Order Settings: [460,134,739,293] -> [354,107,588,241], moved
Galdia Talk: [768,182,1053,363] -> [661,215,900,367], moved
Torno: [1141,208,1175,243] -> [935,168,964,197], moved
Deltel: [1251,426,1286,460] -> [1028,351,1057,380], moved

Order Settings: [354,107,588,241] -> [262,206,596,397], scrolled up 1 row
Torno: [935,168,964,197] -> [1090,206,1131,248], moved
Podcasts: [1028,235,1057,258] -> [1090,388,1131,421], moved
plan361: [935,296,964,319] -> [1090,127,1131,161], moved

--

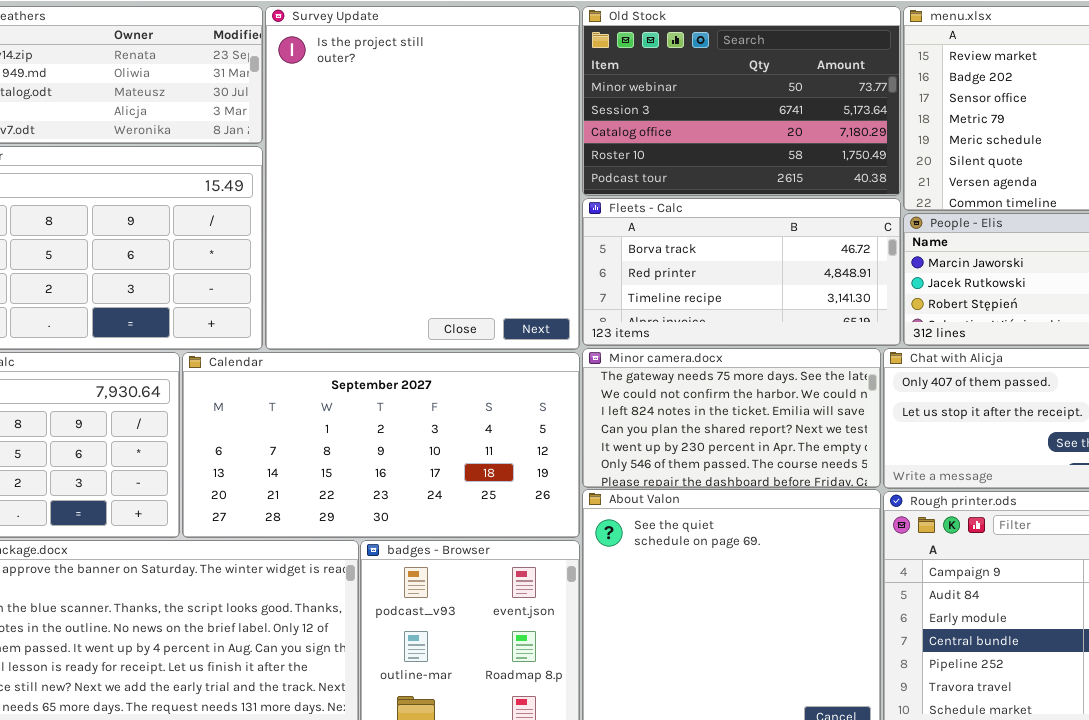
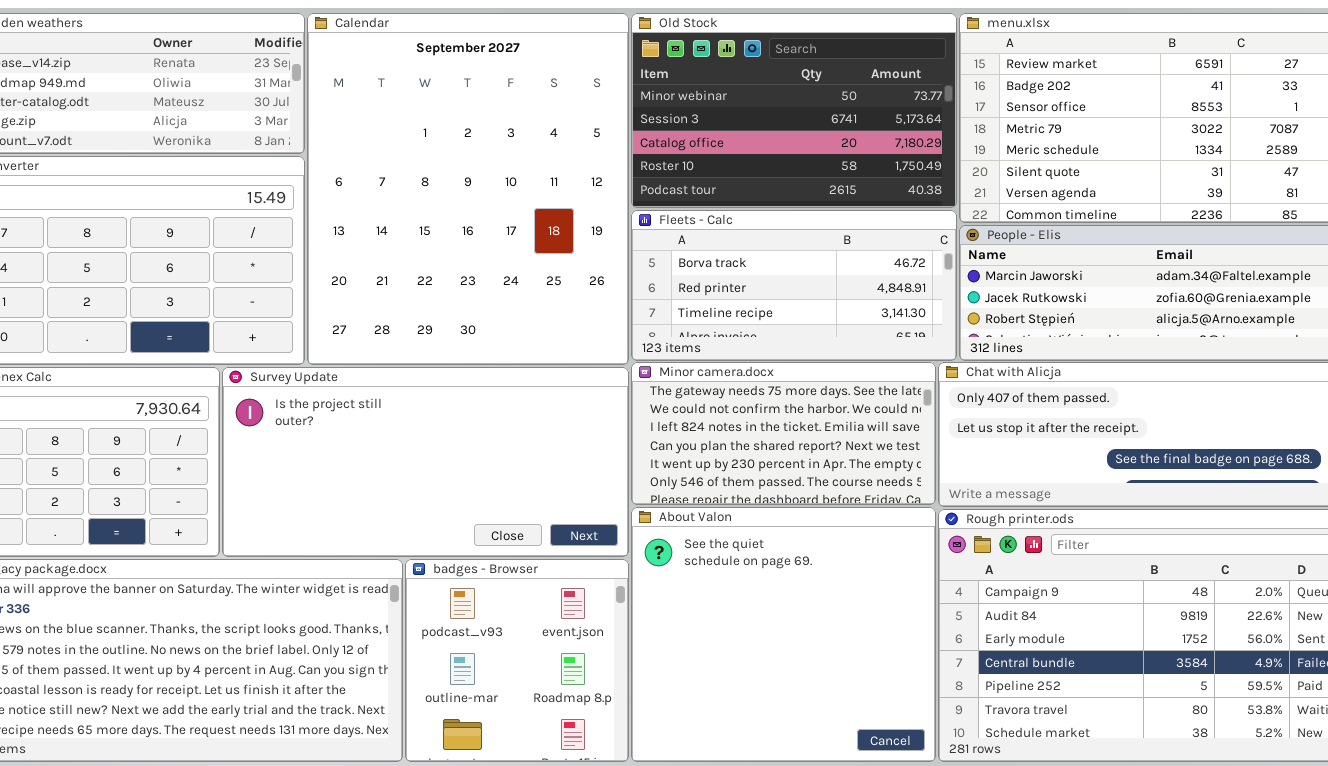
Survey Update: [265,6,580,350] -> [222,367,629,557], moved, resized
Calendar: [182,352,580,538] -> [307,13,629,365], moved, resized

• Try it: Working from the material above, retype exactly the lines from the one with "Order Settings: [354,107,588,241]" through the one with "plan361: [935,296,964,319] ->", both included, and only those lines.

• Answer for this exercise:
Order Settings: [354,107,588,241] -> [262,206,596,397], scrolled up 1 row
Torno: [935,168,964,197] -> [1090,206,1131,248], moved
Podcasts: [1028,235,1057,258] -> [1090,388,1131,421], moved
plan361: [935,296,964,319] -> [1090,127,1131,161], moved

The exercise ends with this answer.